__Work task__. Give back all of the data exactly as it stands, with the pictures removed.

__Material provided__.

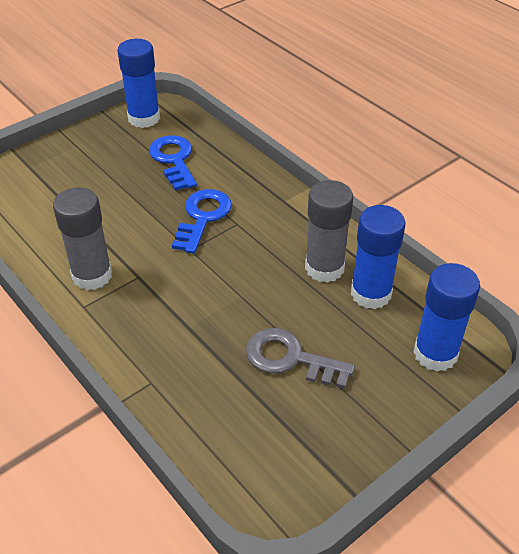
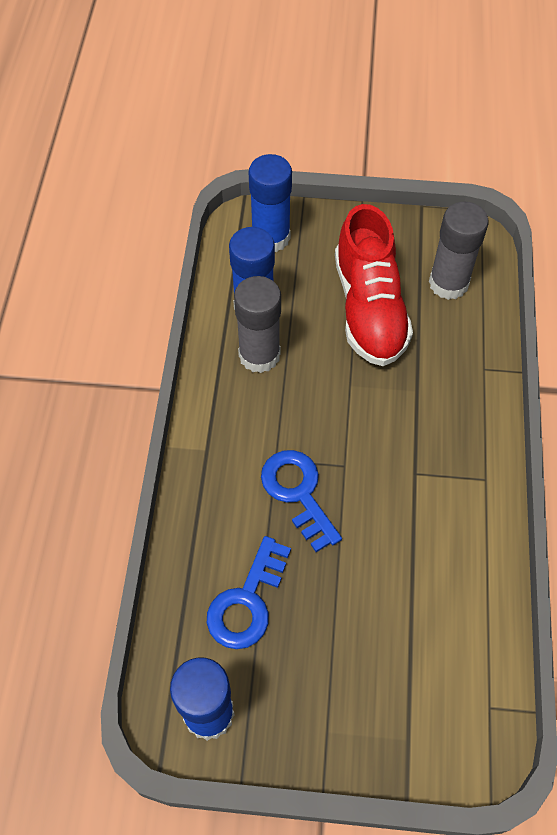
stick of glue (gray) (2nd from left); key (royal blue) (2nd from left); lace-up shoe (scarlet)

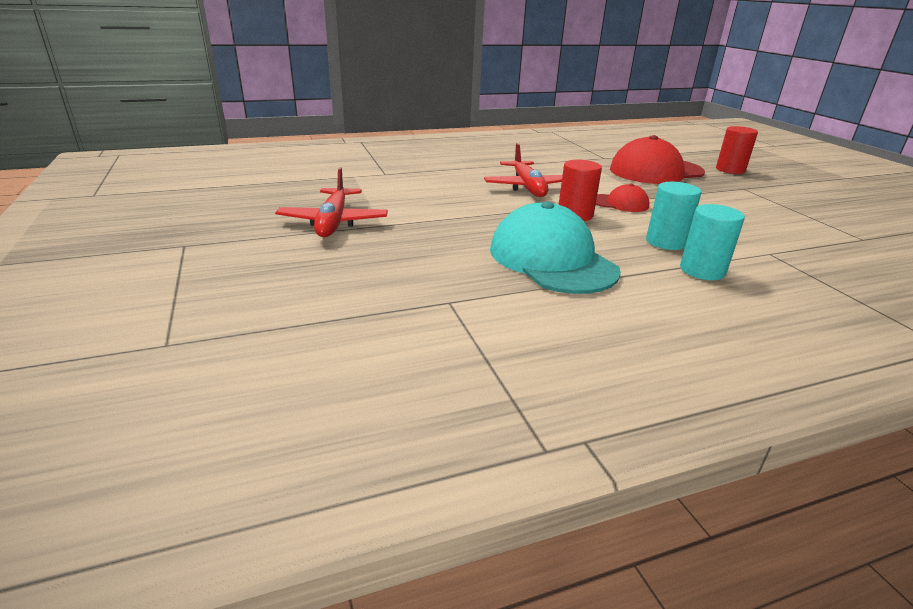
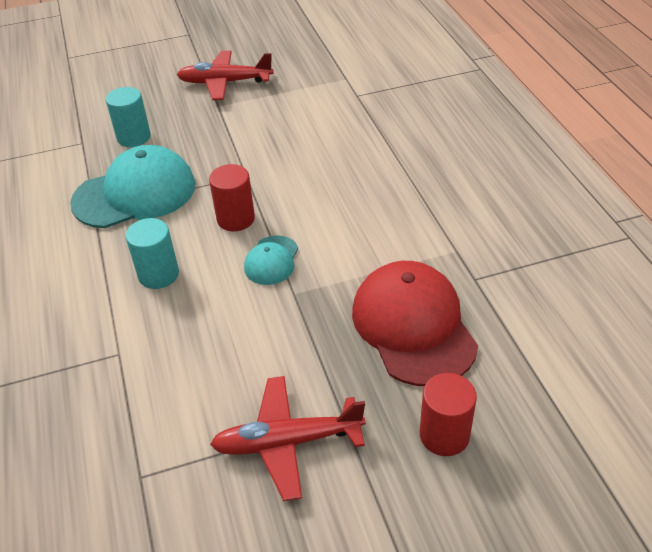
toy plane (scarlet) (2nd from left); baseball cap (teal) (2nd from left); cylinder shape (teal) (1st from left)

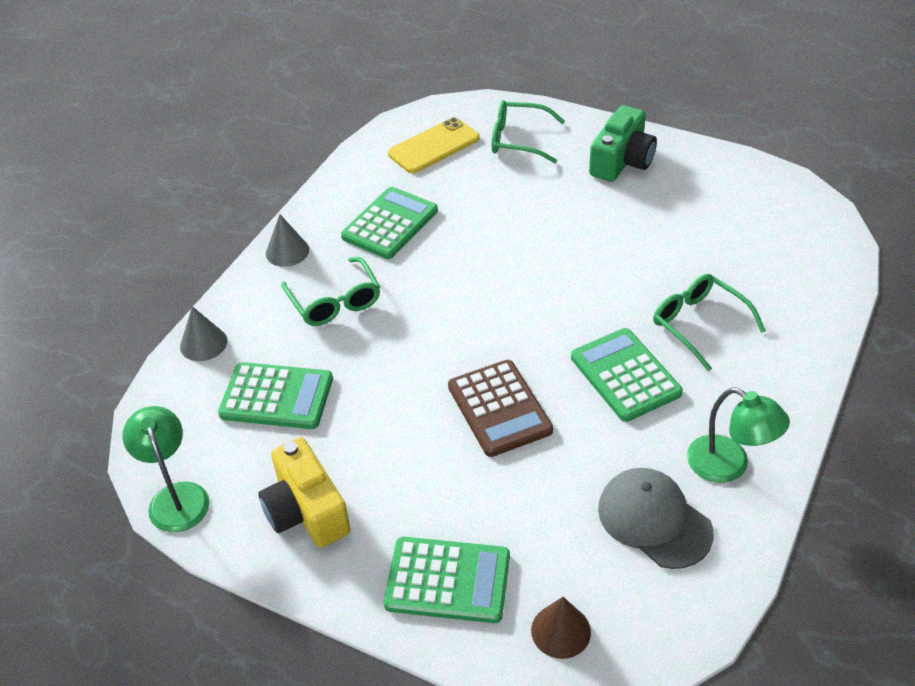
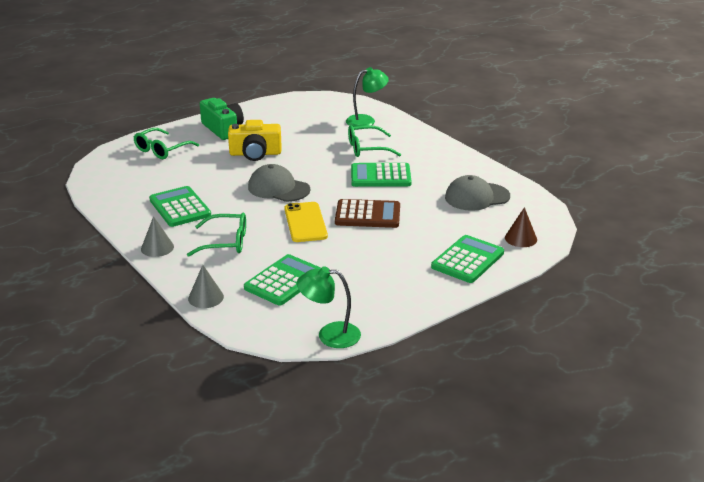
camera (golden); phone (golden); desk lamp (leaf-green) (2nd from left); baseball cap (gray) (1st from left)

__Task answer__.
stick of glue (gray) (2nd from left); key (royal blue) (2nd from left); lace-up shoe (scarlet)

toy plane (scarlet) (2nd from left); baseball cap (teal) (2nd from left); cylinder shape (teal) (1st from left)

camera (golden); phone (golden); desk lamp (leaf-green) (2nd from left); baseball cap (gray) (1st from left)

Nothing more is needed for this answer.